Spatial reasoning data
■ ■ ■ ■
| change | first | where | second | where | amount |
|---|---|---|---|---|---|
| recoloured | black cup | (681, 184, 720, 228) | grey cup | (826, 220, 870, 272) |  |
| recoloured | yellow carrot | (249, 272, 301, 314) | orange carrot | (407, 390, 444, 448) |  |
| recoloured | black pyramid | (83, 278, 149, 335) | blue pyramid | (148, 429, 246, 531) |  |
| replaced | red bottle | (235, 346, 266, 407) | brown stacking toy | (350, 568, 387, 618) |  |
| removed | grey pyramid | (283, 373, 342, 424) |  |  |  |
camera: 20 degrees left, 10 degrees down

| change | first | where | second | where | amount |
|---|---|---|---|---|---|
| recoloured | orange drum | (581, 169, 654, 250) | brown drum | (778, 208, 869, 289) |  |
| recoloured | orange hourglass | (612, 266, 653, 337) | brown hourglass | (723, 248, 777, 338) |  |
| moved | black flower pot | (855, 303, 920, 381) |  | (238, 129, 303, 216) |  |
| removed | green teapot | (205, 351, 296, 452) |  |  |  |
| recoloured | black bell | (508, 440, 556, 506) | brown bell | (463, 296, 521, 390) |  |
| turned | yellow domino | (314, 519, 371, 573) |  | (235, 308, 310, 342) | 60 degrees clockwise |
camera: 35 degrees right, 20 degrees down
■ ■ ■ ■
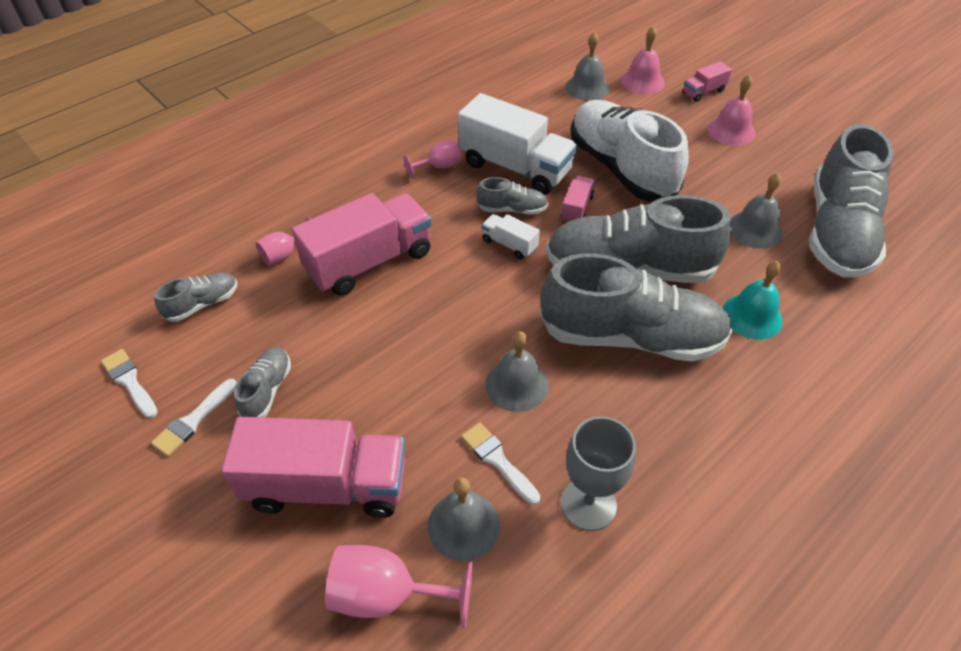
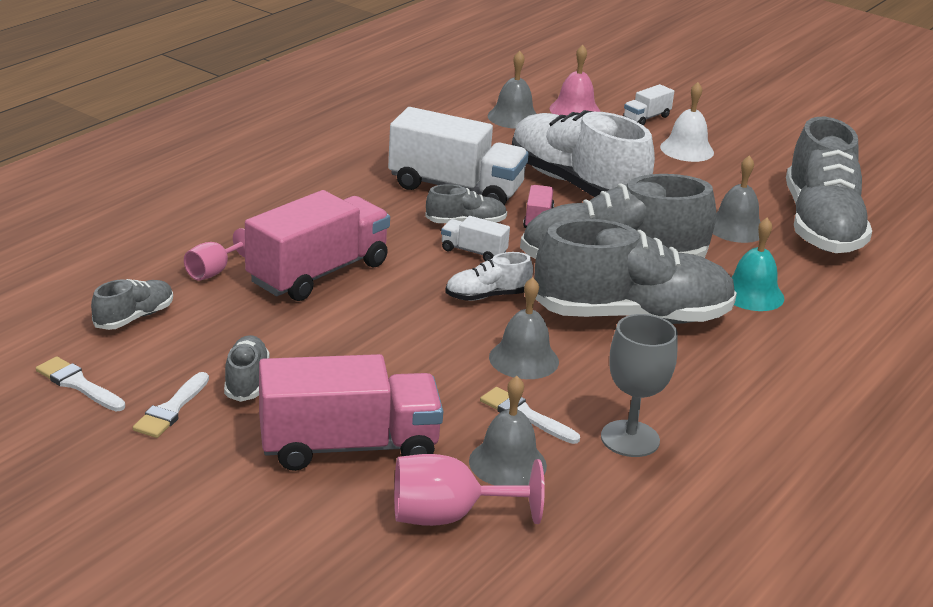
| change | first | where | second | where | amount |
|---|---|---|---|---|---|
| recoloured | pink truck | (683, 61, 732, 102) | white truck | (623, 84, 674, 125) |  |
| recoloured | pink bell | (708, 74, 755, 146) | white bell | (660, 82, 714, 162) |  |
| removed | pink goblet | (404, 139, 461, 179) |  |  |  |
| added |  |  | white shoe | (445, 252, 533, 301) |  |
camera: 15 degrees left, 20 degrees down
■ ■ ■ ■
Work order
Reproduce the lines of the entries above from the one with "replaced | red" to the one with "removed | grey", both included, exactly and without any other line.

Result of this task
| replaced | red bottle | (235, 346, 266, 407) | brown stacking toy | (350, 568, 387, 618) |  |
| removed | grey pyramid | (283, 373, 342, 424) |  |  |  |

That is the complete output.